PROBLEM REQUIREMENTS –
Please return only the lines from the one holding "red domino: 2 -> 1" through the one holding "black flashlight: 2 -> 0", exactly as they appear in the records below, both ends included.

##### RECORDS PROVIDED

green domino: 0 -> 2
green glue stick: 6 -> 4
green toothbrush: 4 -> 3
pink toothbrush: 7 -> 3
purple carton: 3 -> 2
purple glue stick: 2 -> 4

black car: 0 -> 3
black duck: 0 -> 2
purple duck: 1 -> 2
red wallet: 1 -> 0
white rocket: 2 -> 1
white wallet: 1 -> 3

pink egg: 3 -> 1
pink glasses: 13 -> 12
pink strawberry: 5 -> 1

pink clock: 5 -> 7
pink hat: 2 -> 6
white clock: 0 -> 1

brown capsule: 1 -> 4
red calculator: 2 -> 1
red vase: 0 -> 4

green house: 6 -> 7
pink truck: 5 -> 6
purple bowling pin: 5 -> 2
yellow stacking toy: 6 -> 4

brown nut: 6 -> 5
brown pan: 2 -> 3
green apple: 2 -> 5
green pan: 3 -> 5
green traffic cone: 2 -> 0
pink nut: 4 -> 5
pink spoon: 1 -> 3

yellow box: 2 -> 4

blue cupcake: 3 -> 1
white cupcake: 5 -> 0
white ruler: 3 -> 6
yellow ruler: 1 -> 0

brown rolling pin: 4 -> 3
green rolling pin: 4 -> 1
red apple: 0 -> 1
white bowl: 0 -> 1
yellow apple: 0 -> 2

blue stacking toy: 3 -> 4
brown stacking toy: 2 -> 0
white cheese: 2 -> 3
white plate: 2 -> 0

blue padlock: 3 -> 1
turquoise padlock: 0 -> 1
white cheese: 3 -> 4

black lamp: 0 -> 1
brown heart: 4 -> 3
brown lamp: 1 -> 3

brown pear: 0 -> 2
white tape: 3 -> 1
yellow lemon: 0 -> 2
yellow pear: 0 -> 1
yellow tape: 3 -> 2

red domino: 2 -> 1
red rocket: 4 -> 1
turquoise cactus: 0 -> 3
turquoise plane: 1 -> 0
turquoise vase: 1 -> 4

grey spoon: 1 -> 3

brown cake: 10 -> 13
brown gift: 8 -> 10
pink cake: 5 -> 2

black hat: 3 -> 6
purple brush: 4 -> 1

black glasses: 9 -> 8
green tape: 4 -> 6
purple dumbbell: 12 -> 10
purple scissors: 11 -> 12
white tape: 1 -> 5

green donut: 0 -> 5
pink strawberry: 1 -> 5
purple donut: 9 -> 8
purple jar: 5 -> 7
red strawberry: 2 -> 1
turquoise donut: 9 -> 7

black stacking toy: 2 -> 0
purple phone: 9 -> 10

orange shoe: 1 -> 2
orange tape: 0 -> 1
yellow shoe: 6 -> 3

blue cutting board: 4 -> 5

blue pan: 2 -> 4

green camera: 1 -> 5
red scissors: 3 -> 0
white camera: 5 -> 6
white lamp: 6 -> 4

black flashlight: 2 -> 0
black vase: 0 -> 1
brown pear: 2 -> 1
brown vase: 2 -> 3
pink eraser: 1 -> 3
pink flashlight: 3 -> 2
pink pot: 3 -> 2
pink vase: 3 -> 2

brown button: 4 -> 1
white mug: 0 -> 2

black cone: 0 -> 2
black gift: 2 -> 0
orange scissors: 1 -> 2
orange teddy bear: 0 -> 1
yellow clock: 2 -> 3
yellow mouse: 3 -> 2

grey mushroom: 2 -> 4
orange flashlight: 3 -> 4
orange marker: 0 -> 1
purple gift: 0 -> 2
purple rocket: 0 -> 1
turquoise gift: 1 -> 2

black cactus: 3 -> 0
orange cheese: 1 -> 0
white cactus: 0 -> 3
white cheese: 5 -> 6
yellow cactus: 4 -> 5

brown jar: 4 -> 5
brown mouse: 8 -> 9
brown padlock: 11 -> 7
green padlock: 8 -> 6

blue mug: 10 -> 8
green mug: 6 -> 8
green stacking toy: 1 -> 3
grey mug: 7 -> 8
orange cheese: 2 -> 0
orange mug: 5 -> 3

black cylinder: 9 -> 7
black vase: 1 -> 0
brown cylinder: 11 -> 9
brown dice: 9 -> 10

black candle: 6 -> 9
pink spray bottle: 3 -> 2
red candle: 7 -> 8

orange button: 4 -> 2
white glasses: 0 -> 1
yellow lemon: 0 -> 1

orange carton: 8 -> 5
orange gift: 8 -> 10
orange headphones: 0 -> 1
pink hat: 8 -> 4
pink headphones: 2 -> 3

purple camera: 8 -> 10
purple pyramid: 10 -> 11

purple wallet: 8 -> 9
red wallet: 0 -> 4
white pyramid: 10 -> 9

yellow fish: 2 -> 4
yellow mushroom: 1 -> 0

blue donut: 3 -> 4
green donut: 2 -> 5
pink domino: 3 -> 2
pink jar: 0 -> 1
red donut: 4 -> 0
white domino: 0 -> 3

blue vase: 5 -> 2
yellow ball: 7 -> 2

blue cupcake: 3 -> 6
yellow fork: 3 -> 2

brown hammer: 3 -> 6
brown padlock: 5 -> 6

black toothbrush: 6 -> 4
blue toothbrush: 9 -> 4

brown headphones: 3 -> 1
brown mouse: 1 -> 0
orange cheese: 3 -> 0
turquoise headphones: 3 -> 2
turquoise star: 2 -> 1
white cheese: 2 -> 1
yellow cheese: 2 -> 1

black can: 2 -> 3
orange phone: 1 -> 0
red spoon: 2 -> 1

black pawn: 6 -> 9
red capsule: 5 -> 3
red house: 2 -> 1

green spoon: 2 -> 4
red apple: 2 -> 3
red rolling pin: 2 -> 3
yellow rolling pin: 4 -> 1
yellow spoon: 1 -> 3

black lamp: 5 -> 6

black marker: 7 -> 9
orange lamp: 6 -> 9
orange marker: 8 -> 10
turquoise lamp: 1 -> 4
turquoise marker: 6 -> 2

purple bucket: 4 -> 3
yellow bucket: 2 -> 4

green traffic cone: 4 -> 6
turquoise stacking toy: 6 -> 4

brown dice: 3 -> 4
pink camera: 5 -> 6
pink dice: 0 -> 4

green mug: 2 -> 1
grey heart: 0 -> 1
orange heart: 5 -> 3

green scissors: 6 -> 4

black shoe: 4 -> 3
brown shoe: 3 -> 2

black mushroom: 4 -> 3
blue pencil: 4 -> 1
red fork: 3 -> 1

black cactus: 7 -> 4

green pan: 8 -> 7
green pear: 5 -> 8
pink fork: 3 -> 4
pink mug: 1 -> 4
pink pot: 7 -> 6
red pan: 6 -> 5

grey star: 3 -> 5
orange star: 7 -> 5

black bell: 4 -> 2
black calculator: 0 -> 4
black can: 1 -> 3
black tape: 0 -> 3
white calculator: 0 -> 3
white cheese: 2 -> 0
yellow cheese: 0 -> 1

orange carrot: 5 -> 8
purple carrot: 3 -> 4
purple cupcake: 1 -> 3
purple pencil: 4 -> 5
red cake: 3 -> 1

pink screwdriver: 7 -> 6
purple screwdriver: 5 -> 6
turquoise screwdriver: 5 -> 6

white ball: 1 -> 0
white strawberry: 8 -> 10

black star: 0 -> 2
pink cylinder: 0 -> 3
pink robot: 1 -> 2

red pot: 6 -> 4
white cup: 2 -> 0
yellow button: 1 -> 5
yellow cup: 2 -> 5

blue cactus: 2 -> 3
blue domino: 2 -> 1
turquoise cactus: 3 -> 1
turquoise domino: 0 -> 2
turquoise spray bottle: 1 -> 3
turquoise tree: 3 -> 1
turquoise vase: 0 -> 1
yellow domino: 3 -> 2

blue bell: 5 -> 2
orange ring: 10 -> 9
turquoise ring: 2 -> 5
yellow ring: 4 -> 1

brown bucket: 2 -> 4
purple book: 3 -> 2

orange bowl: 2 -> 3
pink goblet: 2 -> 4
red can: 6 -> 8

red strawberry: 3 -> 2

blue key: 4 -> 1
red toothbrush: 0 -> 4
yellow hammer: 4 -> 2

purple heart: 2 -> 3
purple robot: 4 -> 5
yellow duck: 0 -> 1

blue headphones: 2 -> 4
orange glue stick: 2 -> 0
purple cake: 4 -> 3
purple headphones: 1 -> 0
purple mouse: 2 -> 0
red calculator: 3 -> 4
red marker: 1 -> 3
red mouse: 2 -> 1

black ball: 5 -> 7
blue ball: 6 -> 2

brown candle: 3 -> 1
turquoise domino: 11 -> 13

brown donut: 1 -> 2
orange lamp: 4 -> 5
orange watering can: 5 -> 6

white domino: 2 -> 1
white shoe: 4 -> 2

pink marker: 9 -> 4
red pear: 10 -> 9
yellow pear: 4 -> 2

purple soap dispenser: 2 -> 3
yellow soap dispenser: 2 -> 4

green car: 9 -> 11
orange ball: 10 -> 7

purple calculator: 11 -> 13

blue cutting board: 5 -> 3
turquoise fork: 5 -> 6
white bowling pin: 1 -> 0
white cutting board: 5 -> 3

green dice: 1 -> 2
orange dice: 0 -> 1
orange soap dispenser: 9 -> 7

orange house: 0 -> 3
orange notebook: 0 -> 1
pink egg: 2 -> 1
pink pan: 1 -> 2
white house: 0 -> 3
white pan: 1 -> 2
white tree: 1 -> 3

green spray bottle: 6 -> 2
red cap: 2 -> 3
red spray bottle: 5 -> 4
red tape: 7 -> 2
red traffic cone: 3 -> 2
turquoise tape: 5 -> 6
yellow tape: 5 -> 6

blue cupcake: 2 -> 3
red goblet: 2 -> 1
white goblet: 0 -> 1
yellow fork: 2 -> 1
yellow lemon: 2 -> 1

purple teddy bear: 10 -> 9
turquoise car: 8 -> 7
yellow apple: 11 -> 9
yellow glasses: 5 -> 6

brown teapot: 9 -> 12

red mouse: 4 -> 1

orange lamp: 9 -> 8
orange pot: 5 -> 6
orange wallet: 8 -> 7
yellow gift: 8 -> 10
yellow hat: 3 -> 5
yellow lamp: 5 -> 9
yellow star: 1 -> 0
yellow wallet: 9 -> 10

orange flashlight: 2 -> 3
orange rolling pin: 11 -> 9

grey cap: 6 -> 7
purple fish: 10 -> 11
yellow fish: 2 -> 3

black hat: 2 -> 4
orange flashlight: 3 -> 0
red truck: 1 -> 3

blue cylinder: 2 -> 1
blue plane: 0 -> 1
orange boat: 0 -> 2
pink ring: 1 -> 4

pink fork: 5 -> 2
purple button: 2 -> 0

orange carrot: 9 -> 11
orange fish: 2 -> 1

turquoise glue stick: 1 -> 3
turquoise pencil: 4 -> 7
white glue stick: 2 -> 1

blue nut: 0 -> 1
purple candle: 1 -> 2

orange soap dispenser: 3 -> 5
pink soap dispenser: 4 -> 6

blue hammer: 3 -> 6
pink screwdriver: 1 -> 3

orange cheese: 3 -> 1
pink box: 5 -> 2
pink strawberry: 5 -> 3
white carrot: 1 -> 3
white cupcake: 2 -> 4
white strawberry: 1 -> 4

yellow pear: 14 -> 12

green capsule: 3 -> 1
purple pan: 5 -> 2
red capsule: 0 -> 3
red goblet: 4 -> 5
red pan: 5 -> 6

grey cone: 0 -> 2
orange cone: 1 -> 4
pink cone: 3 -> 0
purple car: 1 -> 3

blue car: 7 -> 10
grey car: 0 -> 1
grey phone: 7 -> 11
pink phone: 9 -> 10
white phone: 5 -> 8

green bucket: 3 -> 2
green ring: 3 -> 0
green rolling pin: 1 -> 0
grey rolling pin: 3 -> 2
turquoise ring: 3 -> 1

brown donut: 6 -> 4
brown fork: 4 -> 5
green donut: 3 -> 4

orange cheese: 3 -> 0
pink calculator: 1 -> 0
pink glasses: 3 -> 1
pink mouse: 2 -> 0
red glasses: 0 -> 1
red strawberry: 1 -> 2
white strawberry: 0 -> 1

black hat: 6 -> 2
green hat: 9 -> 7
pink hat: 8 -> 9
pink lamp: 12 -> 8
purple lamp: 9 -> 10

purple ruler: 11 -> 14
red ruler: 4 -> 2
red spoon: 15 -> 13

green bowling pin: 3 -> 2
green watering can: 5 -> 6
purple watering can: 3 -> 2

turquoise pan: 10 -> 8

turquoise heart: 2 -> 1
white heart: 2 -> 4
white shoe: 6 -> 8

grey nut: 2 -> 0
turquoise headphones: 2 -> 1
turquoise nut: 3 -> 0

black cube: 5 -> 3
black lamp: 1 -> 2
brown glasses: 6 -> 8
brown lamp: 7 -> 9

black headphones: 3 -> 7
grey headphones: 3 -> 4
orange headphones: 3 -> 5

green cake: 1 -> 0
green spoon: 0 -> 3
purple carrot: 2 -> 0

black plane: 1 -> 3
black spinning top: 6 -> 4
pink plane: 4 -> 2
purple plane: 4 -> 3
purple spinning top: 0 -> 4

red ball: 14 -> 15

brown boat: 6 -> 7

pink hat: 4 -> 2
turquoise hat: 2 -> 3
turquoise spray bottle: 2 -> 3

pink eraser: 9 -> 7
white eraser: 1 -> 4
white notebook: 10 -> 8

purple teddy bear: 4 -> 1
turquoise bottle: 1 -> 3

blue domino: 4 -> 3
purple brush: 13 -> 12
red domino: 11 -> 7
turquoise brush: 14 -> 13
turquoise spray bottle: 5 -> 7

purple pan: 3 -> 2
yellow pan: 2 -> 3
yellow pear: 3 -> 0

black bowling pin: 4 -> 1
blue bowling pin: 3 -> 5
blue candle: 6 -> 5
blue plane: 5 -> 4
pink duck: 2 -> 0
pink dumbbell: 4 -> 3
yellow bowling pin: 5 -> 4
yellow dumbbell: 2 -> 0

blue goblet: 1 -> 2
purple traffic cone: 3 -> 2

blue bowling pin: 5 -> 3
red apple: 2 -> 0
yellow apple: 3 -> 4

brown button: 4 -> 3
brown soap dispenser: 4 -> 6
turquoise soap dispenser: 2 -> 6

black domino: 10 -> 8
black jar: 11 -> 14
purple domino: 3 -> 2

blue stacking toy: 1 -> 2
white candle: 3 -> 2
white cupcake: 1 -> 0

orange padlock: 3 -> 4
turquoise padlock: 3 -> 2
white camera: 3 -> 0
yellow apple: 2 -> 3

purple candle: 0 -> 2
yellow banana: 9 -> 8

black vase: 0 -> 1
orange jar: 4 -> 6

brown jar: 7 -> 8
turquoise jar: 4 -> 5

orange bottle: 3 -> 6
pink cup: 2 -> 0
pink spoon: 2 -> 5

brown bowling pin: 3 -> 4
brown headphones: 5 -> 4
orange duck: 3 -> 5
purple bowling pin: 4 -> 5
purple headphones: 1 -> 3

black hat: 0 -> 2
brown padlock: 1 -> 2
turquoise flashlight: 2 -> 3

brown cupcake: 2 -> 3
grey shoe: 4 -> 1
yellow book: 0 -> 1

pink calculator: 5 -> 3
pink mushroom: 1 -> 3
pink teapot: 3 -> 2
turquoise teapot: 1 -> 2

##########

YOUR RESPONSE –
red domino: 2 -> 1
red rocket: 4 -> 1
turquoise cactus: 0 -> 3
turquoise plane: 1 -> 0
turquoise vase: 1 -> 4

grey spoon: 1 -> 3

brown cake: 10 -> 13
brown gift: 8 -> 10
pink cake: 5 -> 2

black hat: 3 -> 6
purple brush: 4 -> 1

black glasses: 9 -> 8
green tape: 4 -> 6
purple dumbbell: 12 -> 10
purple scissors: 11 -> 12
white tape: 1 -> 5

green donut: 0 -> 5
pink strawberry: 1 -> 5
purple donut: 9 -> 8
purple jar: 5 -> 7
red strawberry: 2 -> 1
turquoise donut: 9 -> 7

black stacking toy: 2 -> 0
purple phone: 9 -> 10

orange shoe: 1 -> 2
orange tape: 0 -> 1
yellow shoe: 6 -> 3

blue cutting board: 4 -> 5

blue pan: 2 -> 4

green camera: 1 -> 5
red scissors: 3 -> 0
white camera: 5 -> 6
white lamp: 6 -> 4

black flashlight: 2 -> 0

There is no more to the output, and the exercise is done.